» **Problem**
When the line containing "(388, 280) = (425, 265): brown" is found in the data below, copy it and each line after it through the line containing "(490, 257) = (410, 271): red", exactly and with no others.

[Data items]
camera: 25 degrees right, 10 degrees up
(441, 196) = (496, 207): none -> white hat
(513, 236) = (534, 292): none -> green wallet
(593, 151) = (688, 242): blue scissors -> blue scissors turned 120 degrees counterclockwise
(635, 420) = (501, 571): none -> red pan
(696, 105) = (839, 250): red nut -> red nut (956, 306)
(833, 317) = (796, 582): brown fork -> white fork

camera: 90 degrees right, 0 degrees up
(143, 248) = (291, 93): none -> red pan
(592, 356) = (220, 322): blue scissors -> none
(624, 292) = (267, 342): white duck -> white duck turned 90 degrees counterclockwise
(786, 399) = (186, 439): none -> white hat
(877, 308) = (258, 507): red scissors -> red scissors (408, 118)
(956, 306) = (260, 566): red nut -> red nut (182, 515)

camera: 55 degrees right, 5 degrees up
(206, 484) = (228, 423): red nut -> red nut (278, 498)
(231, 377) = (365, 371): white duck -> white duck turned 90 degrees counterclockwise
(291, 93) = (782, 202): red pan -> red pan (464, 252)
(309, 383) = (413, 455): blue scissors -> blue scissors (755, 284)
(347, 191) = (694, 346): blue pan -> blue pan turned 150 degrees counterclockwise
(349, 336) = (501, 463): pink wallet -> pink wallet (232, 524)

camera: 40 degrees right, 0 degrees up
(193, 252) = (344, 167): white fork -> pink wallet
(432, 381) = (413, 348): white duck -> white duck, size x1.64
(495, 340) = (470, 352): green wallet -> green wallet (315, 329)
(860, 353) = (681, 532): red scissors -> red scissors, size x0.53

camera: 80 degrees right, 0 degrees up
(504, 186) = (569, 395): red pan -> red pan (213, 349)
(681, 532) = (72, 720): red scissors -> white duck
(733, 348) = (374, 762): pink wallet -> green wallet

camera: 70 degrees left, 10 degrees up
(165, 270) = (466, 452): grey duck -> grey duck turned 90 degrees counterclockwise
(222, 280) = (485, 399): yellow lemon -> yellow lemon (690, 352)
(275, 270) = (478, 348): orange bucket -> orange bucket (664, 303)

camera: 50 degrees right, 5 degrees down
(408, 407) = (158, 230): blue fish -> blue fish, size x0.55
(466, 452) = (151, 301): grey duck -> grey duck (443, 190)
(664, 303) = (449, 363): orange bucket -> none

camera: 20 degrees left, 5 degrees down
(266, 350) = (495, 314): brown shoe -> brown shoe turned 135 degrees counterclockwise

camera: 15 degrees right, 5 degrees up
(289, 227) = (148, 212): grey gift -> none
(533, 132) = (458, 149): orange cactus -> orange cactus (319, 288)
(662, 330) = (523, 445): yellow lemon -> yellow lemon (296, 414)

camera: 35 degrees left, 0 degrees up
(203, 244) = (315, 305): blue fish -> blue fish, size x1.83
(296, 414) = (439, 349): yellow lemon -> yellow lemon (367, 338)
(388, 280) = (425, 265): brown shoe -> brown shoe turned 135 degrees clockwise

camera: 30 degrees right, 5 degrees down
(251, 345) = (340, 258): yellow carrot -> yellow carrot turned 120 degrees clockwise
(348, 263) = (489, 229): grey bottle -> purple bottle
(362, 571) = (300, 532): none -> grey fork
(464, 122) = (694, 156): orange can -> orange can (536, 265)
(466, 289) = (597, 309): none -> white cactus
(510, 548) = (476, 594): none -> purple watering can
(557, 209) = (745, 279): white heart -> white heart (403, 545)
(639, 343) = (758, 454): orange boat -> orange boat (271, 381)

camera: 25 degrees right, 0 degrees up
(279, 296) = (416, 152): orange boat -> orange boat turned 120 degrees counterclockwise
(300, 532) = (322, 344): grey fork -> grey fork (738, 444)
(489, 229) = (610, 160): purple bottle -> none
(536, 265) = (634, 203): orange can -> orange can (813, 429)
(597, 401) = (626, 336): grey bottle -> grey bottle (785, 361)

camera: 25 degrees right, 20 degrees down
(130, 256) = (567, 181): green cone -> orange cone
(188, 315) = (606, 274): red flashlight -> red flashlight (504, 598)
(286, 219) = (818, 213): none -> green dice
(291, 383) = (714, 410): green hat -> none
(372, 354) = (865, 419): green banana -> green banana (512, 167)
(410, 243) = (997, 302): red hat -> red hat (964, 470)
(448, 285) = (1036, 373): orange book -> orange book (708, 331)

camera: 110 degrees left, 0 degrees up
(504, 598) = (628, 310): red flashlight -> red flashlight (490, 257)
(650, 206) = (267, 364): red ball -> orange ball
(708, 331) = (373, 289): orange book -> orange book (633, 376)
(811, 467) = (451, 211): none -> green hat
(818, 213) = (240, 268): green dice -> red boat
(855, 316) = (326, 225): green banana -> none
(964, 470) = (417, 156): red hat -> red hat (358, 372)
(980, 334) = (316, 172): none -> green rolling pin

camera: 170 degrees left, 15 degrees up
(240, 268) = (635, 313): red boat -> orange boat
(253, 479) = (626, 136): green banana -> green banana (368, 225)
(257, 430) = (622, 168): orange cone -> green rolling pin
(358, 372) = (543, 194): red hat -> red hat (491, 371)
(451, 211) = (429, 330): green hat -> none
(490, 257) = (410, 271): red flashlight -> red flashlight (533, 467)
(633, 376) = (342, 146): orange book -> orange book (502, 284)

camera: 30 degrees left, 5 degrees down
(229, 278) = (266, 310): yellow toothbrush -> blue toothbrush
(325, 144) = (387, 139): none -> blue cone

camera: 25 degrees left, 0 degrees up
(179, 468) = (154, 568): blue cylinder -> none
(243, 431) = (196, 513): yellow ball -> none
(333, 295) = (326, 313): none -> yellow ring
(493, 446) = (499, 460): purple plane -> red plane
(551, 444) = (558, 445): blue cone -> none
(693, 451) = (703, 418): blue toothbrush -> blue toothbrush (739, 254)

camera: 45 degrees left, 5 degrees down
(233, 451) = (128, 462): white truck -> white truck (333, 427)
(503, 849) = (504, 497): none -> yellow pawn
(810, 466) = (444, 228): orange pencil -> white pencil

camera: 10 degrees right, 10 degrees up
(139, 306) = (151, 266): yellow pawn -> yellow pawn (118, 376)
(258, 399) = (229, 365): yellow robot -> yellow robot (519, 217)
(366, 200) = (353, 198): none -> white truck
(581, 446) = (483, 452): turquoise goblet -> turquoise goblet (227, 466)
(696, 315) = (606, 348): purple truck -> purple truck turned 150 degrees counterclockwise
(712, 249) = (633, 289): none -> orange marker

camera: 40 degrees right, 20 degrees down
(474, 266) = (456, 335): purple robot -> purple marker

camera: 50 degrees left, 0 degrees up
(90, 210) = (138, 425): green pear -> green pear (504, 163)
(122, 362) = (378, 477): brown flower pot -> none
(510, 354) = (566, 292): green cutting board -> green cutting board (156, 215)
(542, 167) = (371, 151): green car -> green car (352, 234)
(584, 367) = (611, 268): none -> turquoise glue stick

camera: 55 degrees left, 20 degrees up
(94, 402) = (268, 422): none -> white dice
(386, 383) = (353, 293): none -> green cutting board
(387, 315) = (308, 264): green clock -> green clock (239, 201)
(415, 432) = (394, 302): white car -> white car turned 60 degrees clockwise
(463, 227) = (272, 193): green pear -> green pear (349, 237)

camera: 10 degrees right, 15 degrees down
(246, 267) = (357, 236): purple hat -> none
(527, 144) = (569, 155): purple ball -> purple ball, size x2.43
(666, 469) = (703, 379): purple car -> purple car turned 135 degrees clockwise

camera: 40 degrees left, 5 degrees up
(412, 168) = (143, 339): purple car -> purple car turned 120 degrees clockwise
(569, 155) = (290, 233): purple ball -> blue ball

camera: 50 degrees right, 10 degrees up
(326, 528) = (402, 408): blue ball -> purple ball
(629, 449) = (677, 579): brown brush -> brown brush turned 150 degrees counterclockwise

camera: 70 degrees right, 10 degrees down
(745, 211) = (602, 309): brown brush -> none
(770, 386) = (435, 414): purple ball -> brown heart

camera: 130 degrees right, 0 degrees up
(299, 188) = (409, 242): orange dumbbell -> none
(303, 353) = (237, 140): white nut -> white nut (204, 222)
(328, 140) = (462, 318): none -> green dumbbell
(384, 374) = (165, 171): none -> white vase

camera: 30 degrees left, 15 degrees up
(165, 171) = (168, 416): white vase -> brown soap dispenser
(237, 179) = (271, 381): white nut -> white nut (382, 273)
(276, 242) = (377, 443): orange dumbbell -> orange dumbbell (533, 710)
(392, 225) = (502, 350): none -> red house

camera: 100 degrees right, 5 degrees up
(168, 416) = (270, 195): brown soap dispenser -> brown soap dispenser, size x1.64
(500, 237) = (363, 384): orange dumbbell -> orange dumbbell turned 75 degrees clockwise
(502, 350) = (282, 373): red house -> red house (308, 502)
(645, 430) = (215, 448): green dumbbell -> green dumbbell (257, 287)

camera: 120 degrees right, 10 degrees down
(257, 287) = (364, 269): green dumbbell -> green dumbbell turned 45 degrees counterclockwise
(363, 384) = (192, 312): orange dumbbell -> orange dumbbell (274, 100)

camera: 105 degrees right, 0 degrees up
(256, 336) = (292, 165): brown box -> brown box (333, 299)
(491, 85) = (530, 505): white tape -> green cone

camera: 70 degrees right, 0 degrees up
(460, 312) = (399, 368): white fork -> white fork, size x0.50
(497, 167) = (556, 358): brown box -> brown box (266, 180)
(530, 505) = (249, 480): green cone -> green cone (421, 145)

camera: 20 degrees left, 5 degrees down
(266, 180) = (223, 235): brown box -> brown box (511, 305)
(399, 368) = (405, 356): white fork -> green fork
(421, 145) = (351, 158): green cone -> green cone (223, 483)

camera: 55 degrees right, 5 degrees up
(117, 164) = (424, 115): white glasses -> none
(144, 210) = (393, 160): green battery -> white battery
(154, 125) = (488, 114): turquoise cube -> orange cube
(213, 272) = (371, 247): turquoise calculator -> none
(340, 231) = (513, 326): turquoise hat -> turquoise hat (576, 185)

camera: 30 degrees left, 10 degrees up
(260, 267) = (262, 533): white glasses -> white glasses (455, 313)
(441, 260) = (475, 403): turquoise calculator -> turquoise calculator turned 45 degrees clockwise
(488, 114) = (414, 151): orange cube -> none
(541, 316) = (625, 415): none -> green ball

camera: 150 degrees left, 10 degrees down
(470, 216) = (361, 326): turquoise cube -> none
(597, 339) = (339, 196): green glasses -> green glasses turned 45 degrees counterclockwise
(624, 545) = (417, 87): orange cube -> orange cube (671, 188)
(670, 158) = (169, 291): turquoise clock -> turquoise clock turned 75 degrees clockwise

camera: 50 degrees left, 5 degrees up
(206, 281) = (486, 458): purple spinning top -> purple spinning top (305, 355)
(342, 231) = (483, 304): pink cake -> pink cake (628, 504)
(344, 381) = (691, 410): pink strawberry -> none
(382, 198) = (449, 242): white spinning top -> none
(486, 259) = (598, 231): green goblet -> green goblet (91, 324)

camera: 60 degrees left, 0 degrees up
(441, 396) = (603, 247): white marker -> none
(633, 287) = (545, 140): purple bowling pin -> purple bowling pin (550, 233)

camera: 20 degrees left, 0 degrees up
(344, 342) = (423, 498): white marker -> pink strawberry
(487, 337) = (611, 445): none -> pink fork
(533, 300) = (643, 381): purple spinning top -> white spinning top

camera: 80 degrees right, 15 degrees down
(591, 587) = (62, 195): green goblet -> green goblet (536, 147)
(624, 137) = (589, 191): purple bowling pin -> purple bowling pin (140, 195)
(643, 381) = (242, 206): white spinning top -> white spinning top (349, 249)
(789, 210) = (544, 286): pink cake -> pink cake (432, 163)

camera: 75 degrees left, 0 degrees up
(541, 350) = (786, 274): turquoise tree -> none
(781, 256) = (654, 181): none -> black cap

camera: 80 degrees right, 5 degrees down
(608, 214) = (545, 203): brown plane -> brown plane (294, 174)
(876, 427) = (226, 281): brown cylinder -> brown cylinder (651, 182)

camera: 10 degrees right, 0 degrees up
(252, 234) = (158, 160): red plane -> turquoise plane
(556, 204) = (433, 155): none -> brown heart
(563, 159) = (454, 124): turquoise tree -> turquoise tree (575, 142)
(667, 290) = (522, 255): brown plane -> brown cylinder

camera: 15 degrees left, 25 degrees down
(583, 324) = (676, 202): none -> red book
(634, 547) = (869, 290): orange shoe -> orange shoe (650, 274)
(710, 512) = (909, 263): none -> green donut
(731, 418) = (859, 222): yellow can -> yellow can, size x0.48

» **Response to the task**
(388, 280) = (425, 265): brown shoe -> brown shoe turned 135 degrees clockwise

camera: 30 degrees right, 5 degrees down
(251, 345) = (340, 258): yellow carrot -> yellow carrot turned 120 degrees clockwise
(348, 263) = (489, 229): grey bottle -> purple bottle
(362, 571) = (300, 532): none -> grey fork
(464, 122) = (694, 156): orange can -> orange can (536, 265)
(466, 289) = (597, 309): none -> white cactus
(510, 548) = (476, 594): none -> purple watering can
(557, 209) = (745, 279): white heart -> white heart (403, 545)
(639, 343) = (758, 454): orange boat -> orange boat (271, 381)

camera: 25 degrees right, 0 degrees up
(279, 296) = (416, 152): orange boat -> orange boat turned 120 degrees counterclockwise
(300, 532) = (322, 344): grey fork -> grey fork (738, 444)
(489, 229) = (610, 160): purple bottle -> none
(536, 265) = (634, 203): orange can -> orange can (813, 429)
(597, 401) = (626, 336): grey bottle -> grey bottle (785, 361)

camera: 25 degrees right, 20 degrees down
(130, 256) = (567, 181): green cone -> orange cone
(188, 315) = (606, 274): red flashlight -> red flashlight (504, 598)
(286, 219) = (818, 213): none -> green dice
(291, 383) = (714, 410): green hat -> none
(372, 354) = (865, 419): green banana -> green banana (512, 167)
(410, 243) = (997, 302): red hat -> red hat (964, 470)
(448, 285) = (1036, 373): orange book -> orange book (708, 331)

camera: 110 degrees left, 0 degrees up
(504, 598) = (628, 310): red flashlight -> red flashlight (490, 257)
(650, 206) = (267, 364): red ball -> orange ball
(708, 331) = (373, 289): orange book -> orange book (633, 376)
(811, 467) = (451, 211): none -> green hat
(818, 213) = (240, 268): green dice -> red boat
(855, 316) = (326, 225): green banana -> none
(964, 470) = (417, 156): red hat -> red hat (358, 372)
(980, 334) = (316, 172): none -> green rolling pin

camera: 170 degrees left, 15 degrees up
(240, 268) = (635, 313): red boat -> orange boat
(253, 479) = (626, 136): green banana -> green banana (368, 225)
(257, 430) = (622, 168): orange cone -> green rolling pin
(358, 372) = (543, 194): red hat -> red hat (491, 371)
(451, 211) = (429, 330): green hat -> none
(490, 257) = (410, 271): red flashlight -> red flashlight (533, 467)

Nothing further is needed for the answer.